* _WORK TO BE COMPLETED_:
Copy each record below without changing a single word.

* _DATASET CONTENT_:
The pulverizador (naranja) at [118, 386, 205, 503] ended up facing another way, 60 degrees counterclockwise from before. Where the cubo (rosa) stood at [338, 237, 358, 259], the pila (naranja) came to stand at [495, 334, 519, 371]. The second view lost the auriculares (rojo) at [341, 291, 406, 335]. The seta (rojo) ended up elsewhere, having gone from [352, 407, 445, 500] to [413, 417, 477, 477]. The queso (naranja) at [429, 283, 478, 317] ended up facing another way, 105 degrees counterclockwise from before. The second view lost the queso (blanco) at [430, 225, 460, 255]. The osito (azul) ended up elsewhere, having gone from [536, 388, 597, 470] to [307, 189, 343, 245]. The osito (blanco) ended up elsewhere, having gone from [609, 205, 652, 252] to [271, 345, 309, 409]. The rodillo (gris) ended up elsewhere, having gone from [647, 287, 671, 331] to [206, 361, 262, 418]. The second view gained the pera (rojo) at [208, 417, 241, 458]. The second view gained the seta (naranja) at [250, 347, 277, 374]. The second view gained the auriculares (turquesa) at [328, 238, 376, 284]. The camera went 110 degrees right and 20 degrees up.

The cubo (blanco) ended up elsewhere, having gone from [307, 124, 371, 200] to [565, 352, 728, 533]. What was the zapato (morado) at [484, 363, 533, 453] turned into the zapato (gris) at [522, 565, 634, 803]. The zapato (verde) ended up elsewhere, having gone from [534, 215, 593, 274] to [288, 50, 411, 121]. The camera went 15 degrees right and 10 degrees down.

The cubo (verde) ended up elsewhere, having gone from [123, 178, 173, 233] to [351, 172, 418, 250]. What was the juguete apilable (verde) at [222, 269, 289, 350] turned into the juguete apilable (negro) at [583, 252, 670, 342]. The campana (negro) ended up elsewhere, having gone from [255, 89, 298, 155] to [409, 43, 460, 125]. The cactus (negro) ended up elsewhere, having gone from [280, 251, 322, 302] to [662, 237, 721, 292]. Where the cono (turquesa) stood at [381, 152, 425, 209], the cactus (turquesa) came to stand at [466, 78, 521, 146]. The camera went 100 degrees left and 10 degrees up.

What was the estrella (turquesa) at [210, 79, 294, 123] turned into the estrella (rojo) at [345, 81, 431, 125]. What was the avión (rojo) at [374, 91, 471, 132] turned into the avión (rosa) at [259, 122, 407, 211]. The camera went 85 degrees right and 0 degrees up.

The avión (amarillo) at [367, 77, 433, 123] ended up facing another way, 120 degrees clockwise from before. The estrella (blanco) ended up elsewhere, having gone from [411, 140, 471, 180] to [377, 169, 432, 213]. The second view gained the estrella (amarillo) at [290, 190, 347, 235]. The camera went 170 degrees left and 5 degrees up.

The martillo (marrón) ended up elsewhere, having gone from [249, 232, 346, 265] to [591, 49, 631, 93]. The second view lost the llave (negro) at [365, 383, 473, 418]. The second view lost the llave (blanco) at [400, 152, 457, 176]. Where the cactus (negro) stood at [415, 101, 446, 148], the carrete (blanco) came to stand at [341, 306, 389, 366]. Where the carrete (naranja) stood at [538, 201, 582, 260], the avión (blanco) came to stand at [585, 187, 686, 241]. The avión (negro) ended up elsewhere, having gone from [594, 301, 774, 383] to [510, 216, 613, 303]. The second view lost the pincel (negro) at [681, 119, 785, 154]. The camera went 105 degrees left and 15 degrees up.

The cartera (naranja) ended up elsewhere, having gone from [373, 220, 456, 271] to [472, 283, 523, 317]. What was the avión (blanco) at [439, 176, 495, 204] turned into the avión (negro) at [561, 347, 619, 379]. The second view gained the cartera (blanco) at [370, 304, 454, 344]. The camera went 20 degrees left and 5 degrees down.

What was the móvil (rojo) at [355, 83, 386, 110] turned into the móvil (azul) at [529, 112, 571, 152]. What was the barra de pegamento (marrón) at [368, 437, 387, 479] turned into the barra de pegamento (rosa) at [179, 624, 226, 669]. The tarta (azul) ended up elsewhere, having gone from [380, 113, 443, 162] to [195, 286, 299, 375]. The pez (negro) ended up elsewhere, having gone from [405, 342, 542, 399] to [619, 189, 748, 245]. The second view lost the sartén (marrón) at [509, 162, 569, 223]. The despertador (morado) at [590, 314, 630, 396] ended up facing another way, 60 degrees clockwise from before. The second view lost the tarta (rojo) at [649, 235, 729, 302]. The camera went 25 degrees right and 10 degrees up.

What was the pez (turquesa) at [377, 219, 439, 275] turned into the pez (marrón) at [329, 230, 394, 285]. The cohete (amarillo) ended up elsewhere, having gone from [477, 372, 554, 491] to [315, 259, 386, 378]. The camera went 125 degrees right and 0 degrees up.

* _ANSWER SECTION_:
The pulverizador (naranja) at [118, 386, 205, 503] ended up facing another way, 60 degrees counterclockwise from before. Where the cubo (rosa) stood at [338, 237, 358, 259], the pila (naranja) came to stand at [495, 334, 519, 371]. The second view lost the auriculares (rojo) at [341, 291, 406, 335]. The seta (rojo) ended up elsewhere, having gone from [352, 407, 445, 500] to [413, 417, 477, 477]. The queso (naranja) at [429, 283, 478, 317] ended up facing another way, 105 degrees counterclockwise from before. The second view lost the queso (blanco) at [430, 225, 460, 255]. The osito (azul) ended up elsewhere, having gone from [536, 388, 597, 470] to [307, 189, 343, 245]. The osito (blanco) ended up elsewhere, having gone from [609, 205, 652, 252] to [271, 345, 309, 409]. The rodillo (gris) ended up elsewhere, having gone from [647, 287, 671, 331] to [206, 361, 262, 418]. The second view gained the pera (rojo) at [208, 417, 241, 458]. The second view gained the seta (naranja) at [250, 347, 277, 374]. The second view gained the auriculares (turquesa) at [328, 238, 376, 284]. The camera went 110 degrees right and 20 degrees up.

The cubo (blanco) ended up elsewhere, having gone from [307, 124, 371, 200] to [565, 352, 728, 533]. What was the zapato (morado) at [484, 363, 533, 453] turned into the zapato (gris) at [522, 565, 634, 803]. The zapato (verde) ended up elsewhere, having gone from [534, 215, 593, 274] to [288, 50, 411, 121]. The camera went 15 degrees right and 10 degrees down.

The cubo (verde) ended up elsewhere, having gone from [123, 178, 173, 233] to [351, 172, 418, 250]. What was the juguete apilable (verde) at [222, 269, 289, 350] turned into the juguete apilable (negro) at [583, 252, 670, 342]. The campana (negro) ended up elsewhere, having gone from [255, 89, 298, 155] to [409, 43, 460, 125]. The cactus (negro) ended up elsewhere, having gone from [280, 251, 322, 302] to [662, 237, 721, 292]. Where the cono (turquesa) stood at [381, 152, 425, 209], the cactus (turquesa) came to stand at [466, 78, 521, 146]. The camera went 100 degrees left and 10 degrees up.

What was the estrella (turquesa) at [210, 79, 294, 123] turned into the estrella (rojo) at [345, 81, 431, 125]. What was the avión (rojo) at [374, 91, 471, 132] turned into the avión (rosa) at [259, 122, 407, 211]. The camera went 85 degrees right and 0 degrees up.

The avión (amarillo) at [367, 77, 433, 123] ended up facing another way, 120 degrees clockwise from before. The estrella (blanco) ended up elsewhere, having gone from [411, 140, 471, 180] to [377, 169, 432, 213]. The second view gained the estrella (amarillo) at [290, 190, 347, 235]. The camera went 170 degrees left and 5 degrees up.

The martillo (marrón) ended up elsewhere, having gone from [249, 232, 346, 265] to [591, 49, 631, 93]. The second view lost the llave (negro) at [365, 383, 473, 418]. The second view lost the llave (blanco) at [400, 152, 457, 176]. Where the cactus (negro) stood at [415, 101, 446, 148], the carrete (blanco) came to stand at [341, 306, 389, 366]. Where the carrete (naranja) stood at [538, 201, 582, 260], the avión (blanco) came to stand at [585, 187, 686, 241]. The avión (negro) ended up elsewhere, having gone from [594, 301, 774, 383] to [510, 216, 613, 303]. The second view lost the pincel (negro) at [681, 119, 785, 154]. The camera went 105 degrees left and 15 degrees up.

The cartera (naranja) ended up elsewhere, having gone from [373, 220, 456, 271] to [472, 283, 523, 317]. What was the avión (blanco) at [439, 176, 495, 204] turned into the avión (negro) at [561, 347, 619, 379]. The second view gained the cartera (blanco) at [370, 304, 454, 344]. The camera went 20 degrees left and 5 degrees down.

What was the móvil (rojo) at [355, 83, 386, 110] turned into the móvil (azul) at [529, 112, 571, 152]. What was the barra de pegamento (marrón) at [368, 437, 387, 479] turned into the barra de pegamento (rosa) at [179, 624, 226, 669]. The tarta (azul) ended up elsewhere, having gone from [380, 113, 443, 162] to [195, 286, 299, 375]. The pez (negro) ended up elsewhere, having gone from [405, 342, 542, 399] to [619, 189, 748, 245]. The second view lost the sartén (marrón) at [509, 162, 569, 223]. The despertador (morado) at [590, 314, 630, 396] ended up facing another way, 60 degrees clockwise from before. The second view lost the tarta (rojo) at [649, 235, 729, 302]. The camera went 25 degrees right and 10 degrees up.

What was the pez (turquesa) at [377, 219, 439, 275] turned into the pez (marrón) at [329, 230, 394, 285]. The cohete (amarillo) ended up elsewhere, having gone from [477, 372, 554, 491] to [315, 259, 386, 378]. The camera went 125 degrees right and 0 degrees up.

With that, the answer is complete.